(Coordinate-based change data)
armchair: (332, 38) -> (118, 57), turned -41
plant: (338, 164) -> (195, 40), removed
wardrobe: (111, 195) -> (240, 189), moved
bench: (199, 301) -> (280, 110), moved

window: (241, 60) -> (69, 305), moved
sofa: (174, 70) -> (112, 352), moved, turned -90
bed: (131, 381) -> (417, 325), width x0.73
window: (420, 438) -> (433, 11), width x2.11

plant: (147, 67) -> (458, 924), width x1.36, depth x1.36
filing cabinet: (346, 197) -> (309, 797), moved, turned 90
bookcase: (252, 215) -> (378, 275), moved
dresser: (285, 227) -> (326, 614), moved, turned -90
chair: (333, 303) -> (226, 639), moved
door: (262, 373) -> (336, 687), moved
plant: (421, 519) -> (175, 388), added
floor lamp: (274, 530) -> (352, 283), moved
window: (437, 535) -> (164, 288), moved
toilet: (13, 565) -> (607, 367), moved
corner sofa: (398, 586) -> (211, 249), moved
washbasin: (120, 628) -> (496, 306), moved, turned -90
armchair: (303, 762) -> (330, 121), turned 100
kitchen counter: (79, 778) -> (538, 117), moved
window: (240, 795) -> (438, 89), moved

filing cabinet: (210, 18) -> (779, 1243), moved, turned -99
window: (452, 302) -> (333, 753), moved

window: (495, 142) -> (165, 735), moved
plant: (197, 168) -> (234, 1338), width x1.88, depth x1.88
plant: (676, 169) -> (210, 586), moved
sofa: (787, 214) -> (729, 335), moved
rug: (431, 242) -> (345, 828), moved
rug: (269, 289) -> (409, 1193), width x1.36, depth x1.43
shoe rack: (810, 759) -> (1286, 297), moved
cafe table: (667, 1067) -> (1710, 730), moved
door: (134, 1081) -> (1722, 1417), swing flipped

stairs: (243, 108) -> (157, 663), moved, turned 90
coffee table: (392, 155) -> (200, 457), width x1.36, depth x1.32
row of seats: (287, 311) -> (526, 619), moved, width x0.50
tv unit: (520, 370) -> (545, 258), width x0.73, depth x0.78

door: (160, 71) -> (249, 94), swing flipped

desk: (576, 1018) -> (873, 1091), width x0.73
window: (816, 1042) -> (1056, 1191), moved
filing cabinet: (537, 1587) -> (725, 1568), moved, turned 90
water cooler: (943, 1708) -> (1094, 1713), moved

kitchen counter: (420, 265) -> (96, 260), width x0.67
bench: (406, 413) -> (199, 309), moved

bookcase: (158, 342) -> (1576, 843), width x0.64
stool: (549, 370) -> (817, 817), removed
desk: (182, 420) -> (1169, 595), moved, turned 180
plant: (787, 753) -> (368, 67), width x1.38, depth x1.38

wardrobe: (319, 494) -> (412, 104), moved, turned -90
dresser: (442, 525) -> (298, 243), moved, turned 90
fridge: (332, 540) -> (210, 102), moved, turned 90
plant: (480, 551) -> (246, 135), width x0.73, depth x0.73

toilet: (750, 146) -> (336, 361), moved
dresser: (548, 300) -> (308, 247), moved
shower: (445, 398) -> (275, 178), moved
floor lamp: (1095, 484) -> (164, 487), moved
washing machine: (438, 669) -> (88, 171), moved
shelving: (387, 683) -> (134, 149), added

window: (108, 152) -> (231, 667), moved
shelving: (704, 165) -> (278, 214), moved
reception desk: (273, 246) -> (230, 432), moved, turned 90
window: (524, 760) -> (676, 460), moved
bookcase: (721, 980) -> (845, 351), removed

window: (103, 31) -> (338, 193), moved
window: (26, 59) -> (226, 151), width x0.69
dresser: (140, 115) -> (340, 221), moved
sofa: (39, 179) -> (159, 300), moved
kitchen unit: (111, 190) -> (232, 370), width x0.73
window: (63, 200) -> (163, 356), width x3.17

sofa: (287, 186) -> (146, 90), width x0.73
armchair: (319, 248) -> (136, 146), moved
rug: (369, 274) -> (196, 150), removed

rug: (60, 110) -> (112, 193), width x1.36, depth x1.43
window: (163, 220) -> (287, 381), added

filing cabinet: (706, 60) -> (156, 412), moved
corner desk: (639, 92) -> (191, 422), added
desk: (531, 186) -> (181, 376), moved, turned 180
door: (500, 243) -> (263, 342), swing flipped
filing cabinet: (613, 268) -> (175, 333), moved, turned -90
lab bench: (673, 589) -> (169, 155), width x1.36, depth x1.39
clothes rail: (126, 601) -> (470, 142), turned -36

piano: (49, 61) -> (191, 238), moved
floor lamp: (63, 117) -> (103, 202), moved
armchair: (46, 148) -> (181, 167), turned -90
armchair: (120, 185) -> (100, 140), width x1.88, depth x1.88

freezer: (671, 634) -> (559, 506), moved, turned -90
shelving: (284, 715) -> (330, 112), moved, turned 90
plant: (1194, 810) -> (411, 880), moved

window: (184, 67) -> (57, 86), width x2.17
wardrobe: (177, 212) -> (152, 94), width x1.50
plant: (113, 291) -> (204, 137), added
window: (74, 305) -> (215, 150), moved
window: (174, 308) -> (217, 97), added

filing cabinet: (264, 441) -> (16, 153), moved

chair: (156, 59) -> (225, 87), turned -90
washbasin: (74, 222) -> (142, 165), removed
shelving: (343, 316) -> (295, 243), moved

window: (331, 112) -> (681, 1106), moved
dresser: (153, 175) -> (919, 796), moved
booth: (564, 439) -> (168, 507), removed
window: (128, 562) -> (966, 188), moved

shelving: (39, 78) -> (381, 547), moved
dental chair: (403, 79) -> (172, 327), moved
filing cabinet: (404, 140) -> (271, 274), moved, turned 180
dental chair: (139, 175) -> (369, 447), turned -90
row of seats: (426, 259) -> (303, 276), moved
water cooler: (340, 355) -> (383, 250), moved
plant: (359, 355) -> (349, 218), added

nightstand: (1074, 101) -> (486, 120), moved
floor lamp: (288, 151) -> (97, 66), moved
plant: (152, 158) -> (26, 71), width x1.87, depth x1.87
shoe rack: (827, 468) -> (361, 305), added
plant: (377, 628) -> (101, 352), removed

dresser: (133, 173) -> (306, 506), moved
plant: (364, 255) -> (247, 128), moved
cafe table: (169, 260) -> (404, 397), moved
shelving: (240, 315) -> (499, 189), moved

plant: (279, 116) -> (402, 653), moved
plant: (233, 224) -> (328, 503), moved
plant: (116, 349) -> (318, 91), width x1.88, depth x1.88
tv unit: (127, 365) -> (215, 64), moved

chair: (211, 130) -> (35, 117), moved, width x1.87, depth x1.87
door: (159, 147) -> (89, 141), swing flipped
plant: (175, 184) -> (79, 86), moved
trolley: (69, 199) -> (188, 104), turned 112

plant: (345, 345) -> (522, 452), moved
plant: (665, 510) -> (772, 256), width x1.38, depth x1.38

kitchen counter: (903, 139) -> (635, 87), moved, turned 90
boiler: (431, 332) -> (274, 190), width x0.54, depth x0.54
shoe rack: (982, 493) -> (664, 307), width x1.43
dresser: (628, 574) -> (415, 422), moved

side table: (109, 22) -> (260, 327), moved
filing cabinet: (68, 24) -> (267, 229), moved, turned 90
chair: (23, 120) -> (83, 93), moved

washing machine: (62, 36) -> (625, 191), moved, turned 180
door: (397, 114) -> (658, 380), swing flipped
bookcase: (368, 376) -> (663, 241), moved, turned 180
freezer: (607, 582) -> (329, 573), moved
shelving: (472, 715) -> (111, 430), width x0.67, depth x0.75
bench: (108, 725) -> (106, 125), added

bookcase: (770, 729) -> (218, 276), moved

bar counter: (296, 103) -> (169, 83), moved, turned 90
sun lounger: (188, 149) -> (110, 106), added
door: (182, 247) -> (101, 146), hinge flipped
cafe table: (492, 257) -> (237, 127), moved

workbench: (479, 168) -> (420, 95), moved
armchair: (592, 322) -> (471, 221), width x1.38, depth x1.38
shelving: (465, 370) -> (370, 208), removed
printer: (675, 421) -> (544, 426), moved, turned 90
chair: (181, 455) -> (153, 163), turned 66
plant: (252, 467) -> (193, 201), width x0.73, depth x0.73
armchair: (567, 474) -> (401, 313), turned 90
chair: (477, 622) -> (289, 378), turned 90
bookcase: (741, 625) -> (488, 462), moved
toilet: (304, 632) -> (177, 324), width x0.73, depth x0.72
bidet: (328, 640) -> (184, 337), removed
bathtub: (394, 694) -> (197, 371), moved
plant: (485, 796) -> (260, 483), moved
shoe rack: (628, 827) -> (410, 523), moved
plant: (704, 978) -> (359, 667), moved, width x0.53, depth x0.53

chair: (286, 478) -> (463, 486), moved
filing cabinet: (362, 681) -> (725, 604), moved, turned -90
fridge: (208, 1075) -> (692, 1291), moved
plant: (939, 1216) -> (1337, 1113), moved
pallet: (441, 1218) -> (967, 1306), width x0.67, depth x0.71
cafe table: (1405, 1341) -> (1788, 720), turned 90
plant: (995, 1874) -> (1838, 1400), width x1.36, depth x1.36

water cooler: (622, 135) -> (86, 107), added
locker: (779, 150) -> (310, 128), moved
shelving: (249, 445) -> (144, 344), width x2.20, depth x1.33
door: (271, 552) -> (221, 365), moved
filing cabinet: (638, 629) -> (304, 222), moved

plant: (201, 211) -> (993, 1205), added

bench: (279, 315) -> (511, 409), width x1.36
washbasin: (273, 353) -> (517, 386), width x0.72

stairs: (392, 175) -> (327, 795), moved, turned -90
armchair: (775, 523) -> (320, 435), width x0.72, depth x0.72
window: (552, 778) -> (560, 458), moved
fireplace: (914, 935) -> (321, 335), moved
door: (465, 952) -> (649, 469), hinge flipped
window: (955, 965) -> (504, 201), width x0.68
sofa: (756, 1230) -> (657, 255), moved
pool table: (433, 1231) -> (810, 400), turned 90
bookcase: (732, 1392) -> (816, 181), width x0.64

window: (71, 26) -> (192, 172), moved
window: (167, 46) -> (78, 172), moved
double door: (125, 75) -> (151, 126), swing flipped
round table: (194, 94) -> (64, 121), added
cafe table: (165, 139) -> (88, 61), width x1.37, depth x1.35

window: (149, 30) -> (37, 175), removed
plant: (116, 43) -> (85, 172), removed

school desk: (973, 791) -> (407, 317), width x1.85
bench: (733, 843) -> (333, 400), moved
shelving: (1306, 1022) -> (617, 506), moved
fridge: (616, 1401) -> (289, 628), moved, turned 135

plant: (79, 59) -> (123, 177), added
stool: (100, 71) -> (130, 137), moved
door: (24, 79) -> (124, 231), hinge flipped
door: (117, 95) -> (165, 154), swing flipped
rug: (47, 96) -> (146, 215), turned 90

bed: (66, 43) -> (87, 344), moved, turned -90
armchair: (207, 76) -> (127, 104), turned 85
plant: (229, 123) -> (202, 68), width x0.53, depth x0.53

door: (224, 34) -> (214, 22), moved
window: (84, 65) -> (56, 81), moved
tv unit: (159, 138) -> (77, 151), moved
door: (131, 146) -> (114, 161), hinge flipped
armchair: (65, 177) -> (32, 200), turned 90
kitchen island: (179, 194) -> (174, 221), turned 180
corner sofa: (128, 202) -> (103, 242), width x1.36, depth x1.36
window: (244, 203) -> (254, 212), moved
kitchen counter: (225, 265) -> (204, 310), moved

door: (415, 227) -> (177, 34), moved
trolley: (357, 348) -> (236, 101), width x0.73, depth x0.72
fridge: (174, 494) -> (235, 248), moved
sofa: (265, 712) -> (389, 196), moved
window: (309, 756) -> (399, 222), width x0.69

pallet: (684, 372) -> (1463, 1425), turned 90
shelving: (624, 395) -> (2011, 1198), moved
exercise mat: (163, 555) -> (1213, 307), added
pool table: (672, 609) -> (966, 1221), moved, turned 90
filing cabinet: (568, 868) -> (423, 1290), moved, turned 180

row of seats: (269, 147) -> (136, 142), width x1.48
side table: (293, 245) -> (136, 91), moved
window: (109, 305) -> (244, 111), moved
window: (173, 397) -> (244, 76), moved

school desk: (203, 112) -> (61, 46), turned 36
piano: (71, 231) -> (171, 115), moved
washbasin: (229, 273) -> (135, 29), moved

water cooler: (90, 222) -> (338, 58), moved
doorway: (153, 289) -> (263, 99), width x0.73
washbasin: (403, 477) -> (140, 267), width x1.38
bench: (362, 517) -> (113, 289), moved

▶ **Activity**
Take the stretch of lines above from the one containing "bookcase: (741, 625) -> (488, 462), moved" through the one containing "window: (71, 26) -> (192, 172), moved" and repeat it exactly, adding no other line.

▶ **Reply to the exercise**
bookcase: (741, 625) -> (488, 462), moved
toilet: (304, 632) -> (177, 324), width x0.73, depth x0.72
bidet: (328, 640) -> (184, 337), removed
bathtub: (394, 694) -> (197, 371), moved
plant: (485, 796) -> (260, 483), moved
shoe rack: (628, 827) -> (410, 523), moved
plant: (704, 978) -> (359, 667), moved, width x0.53, depth x0.53

chair: (286, 478) -> (463, 486), moved
filing cabinet: (362, 681) -> (725, 604), moved, turned -90
fridge: (208, 1075) -> (692, 1291), moved
plant: (939, 1216) -> (1337, 1113), moved
pallet: (441, 1218) -> (967, 1306), width x0.67, depth x0.71
cafe table: (1405, 1341) -> (1788, 720), turned 90
plant: (995, 1874) -> (1838, 1400), width x1.36, depth x1.36

water cooler: (622, 135) -> (86, 107), added
locker: (779, 150) -> (310, 128), moved
shelving: (249, 445) -> (144, 344), width x2.20, depth x1.33
door: (271, 552) -> (221, 365), moved
filing cabinet: (638, 629) -> (304, 222), moved

plant: (201, 211) -> (993, 1205), added

bench: (279, 315) -> (511, 409), width x1.36
washbasin: (273, 353) -> (517, 386), width x0.72

stairs: (392, 175) -> (327, 795), moved, turned -90
armchair: (775, 523) -> (320, 435), width x0.72, depth x0.72
window: (552, 778) -> (560, 458), moved
fireplace: (914, 935) -> (321, 335), moved
door: (465, 952) -> (649, 469), hinge flipped
window: (955, 965) -> (504, 201), width x0.68
sofa: (756, 1230) -> (657, 255), moved
pool table: (433, 1231) -> (810, 400), turned 90
bookcase: (732, 1392) -> (816, 181), width x0.64

window: (71, 26) -> (192, 172), moved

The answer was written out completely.